Your instructions
Copy out each line below exactly as it appears.

Data items
-=-=-=-=-
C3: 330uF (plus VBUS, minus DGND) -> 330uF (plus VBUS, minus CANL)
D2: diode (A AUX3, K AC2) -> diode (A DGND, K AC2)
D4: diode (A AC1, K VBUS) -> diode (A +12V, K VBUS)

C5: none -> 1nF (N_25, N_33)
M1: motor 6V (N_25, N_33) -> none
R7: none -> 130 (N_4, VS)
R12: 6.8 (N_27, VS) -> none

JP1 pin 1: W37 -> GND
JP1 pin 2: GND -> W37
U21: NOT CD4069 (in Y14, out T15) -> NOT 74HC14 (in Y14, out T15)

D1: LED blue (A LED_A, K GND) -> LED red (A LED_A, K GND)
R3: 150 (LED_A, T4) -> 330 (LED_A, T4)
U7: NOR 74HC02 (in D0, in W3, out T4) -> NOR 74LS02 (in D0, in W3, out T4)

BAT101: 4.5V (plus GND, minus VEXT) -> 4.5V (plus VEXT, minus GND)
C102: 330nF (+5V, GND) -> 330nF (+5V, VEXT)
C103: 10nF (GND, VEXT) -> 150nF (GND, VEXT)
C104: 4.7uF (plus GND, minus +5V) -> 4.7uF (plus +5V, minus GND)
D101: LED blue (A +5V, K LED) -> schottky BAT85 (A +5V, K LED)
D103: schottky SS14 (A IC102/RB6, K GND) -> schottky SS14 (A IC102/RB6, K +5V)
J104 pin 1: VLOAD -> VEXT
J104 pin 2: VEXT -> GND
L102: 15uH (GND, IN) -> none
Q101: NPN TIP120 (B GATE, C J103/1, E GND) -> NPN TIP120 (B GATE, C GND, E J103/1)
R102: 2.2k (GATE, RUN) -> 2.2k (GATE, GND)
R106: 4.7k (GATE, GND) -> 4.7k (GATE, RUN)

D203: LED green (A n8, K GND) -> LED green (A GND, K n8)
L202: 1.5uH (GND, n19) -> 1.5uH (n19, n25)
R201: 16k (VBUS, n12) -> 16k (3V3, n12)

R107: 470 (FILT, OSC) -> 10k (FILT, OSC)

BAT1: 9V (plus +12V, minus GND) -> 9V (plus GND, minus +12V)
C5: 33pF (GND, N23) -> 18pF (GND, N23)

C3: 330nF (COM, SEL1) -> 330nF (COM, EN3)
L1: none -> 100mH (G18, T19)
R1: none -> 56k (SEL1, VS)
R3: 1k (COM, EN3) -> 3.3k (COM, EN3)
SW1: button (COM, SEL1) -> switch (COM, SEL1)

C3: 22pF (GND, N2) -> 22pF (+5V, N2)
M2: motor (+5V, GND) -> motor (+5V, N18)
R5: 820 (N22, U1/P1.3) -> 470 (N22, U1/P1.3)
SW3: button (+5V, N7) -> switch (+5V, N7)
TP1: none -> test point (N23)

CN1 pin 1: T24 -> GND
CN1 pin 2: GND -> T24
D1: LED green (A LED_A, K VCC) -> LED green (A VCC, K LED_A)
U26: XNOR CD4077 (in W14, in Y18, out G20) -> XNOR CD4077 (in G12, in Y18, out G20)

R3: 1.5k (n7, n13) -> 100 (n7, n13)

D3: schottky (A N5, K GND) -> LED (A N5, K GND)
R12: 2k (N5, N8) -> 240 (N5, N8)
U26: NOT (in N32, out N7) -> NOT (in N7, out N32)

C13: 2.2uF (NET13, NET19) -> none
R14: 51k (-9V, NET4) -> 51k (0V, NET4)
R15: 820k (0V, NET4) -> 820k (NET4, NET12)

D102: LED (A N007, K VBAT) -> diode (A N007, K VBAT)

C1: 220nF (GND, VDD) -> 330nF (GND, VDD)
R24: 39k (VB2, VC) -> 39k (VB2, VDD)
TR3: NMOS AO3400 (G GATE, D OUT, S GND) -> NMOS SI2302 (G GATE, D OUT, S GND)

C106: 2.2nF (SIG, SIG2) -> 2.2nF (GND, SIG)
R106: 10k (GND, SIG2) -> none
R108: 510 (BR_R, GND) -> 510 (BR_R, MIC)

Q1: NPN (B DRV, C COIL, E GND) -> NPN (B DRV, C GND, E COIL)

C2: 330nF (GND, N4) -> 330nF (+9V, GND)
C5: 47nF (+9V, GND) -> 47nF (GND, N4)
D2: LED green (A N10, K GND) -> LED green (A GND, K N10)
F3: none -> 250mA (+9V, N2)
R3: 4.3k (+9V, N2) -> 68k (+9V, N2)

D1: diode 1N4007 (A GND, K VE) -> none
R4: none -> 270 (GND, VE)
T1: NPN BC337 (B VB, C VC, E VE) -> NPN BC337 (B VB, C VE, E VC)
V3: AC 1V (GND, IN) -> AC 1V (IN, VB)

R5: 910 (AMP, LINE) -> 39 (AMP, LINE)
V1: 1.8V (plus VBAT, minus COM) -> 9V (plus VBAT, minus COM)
-=-=-=-=-
Response area
C3: 330uF (plus VBUS, minus DGND) -> 330uF (plus VBUS, minus CANL)
D2: diode (A AUX3, K AC2) -> diode (A DGND, K AC2)
D4: diode (A AC1, K VBUS) -> diode (A +12V, K VBUS)

C5: none -> 1nF (N_25, N_33)
M1: motor 6V (N_25, N_33) -> none
R7: none -> 130 (N_4, VS)
R12: 6.8 (N_27, VS) -> none

JP1 pin 1: W37 -> GND
JP1 pin 2: GND -> W37
U21: NOT CD4069 (in Y14, out T15) -> NOT 74HC14 (in Y14, out T15)

D1: LED blue (A LED_A, K GND) -> LED red (A LED_A, K GND)
R3: 150 (LED_A, T4) -> 330 (LED_A, T4)
U7: NOR 74HC02 (in D0, in W3, out T4) -> NOR 74LS02 (in D0, in W3, out T4)

BAT101: 4.5V (plus GND, minus VEXT) -> 4.5V (plus VEXT, minus GND)
C102: 330nF (+5V, GND) -> 330nF (+5V, VEXT)
C103: 10nF (GND, VEXT) -> 150nF (GND, VEXT)
C104: 4.7uF (plus GND, minus +5V) -> 4.7uF (plus +5V, minus GND)
D101: LED blue (A +5V, K LED) -> schottky BAT85 (A +5V, K LED)
D103: schottky SS14 (A IC102/RB6, K GND) -> schottky SS14 (A IC102/RB6, K +5V)
J104 pin 1: VLOAD -> VEXT
J104 pin 2: VEXT -> GND
L102: 15uH (GND, IN) -> none
Q101: NPN TIP120 (B GATE, C J103/1, E GND) -> NPN TIP120 (B GATE, C GND, E J103/1)
R102: 2.2k (GATE, RUN) -> 2.2k (GATE, GND)
R106: 4.7k (GATE, GND) -> 4.7k (GATE, RUN)

D203: LED green (A n8, K GND) -> LED green (A GND, K n8)
L202: 1.5uH (GND, n19) -> 1.5uH (n19, n25)
R201: 16k (VBUS, n12) -> 16k (3V3, n12)

R107: 470 (FILT, OSC) -> 10k (FILT, OSC)

BAT1: 9V (plus +12V, minus GND) -> 9V (plus GND, minus +12V)
C5: 33pF (GND, N23) -> 18pF (GND, N23)

C3: 330nF (COM, SEL1) -> 330nF (COM, EN3)
L1: none -> 100mH (G18, T19)
R1: none -> 56k (SEL1, VS)
R3: 1k (COM, EN3) -> 3.3k (COM, EN3)
SW1: button (COM, SEL1) -> switch (COM, SEL1)

C3: 22pF (GND, N2) -> 22pF (+5V, N2)
M2: motor (+5V, GND) -> motor (+5V, N18)
R5: 820 (N22, U1/P1.3) -> 470 (N22, U1/P1.3)
SW3: button (+5V, N7) -> switch (+5V, N7)
TP1: none -> test point (N23)

CN1 pin 1: T24 -> GND
CN1 pin 2: GND -> T24
D1: LED green (A LED_A, K VCC) -> LED green (A VCC, K LED_A)
U26: XNOR CD4077 (in W14, in Y18, out G20) -> XNOR CD4077 (in G12, in Y18, out G20)

R3: 1.5k (n7, n13) -> 100 (n7, n13)

D3: schottky (A N5, K GND) -> LED (A N5, K GND)
R12: 2k (N5, N8) -> 240 (N5, N8)
U26: NOT (in N32, out N7) -> NOT (in N7, out N32)

C13: 2.2uF (NET13, NET19) -> none
R14: 51k (-9V, NET4) -> 51k (0V, NET4)
R15: 820k (0V, NET4) -> 820k (NET4, NET12)

D102: LED (A N007, K VBAT) -> diode (A N007, K VBAT)

C1: 220nF (GND, VDD) -> 330nF (GND, VDD)
R24: 39k (VB2, VC) -> 39k (VB2, VDD)
TR3: NMOS AO3400 (G GATE, D OUT, S GND) -> NMOS SI2302 (G GATE, D OUT, S GND)

C106: 2.2nF (SIG, SIG2) -> 2.2nF (GND, SIG)
R106: 10k (GND, SIG2) -> none
R108: 510 (BR_R, GND) -> 510 (BR_R, MIC)

Q1: NPN (B DRV, C COIL, E GND) -> NPN (B DRV, C GND, E COIL)

C2: 330nF (GND, N4) -> 330nF (+9V, GND)
C5: 47nF (+9V, GND) -> 47nF (GND, N4)
D2: LED green (A N10, K GND) -> LED green (A GND, K N10)
F3: none -> 250mA (+9V, N2)
R3: 4.3k (+9V, N2) -> 68k (+9V, N2)

D1: diode 1N4007 (A GND, K VE) -> none
R4: none -> 270 (GND, VE)
T1: NPN BC337 (B VB, C VC, E VE) -> NPN BC337 (B VB, C VE, E VC)
V3: AC 1V (GND, IN) -> AC 1V (IN, VB)

R5: 910 (AMP, LINE) -> 39 (AMP, LINE)
V1: 1.8V (plus VBAT, minus COM) -> 9V (plus VBAT, minus COM)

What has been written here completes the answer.